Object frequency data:
Content starts
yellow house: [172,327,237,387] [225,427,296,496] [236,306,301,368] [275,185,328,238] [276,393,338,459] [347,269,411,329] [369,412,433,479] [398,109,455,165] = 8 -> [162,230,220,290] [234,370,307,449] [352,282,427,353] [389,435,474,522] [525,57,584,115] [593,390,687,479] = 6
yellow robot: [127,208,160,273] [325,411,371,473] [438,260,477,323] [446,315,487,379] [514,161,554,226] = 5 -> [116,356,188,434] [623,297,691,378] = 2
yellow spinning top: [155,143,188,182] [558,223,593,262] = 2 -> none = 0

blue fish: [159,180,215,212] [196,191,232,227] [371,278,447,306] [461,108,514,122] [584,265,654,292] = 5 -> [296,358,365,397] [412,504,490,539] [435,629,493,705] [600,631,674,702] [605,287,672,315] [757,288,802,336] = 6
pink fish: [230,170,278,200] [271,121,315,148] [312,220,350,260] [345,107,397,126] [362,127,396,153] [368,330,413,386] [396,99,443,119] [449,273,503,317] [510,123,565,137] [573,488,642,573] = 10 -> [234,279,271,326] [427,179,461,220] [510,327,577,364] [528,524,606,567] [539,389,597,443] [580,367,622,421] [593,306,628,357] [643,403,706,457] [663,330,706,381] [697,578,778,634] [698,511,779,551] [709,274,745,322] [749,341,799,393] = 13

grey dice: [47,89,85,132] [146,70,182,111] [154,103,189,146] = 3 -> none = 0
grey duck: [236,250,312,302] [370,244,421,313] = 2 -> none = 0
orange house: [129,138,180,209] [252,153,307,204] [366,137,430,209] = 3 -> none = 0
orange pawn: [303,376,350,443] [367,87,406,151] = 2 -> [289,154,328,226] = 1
Content ends
Wherever the word "yellow" appears in a line of the data above, copy that line.

Your solution:
yellow house: [172,327,237,387] [225,427,296,496] [236,306,301,368] [275,185,328,238] [276,393,338,459] [347,269,411,329] [369,412,433,479] [398,109,455,165] = 8 -> [162,230,220,290] [234,370,307,449] [352,282,427,353] [389,435,474,522] [525,57,584,115] [593,390,687,479] = 6
yellow robot: [127,208,160,273] [325,411,371,473] [438,260,477,323] [446,315,487,379] [514,161,554,226] = 5 -> [116,356,188,434] [623,297,691,378] = 2
yellow spinning top: [155,143,188,182] [558,223,593,262] = 2 -> none = 0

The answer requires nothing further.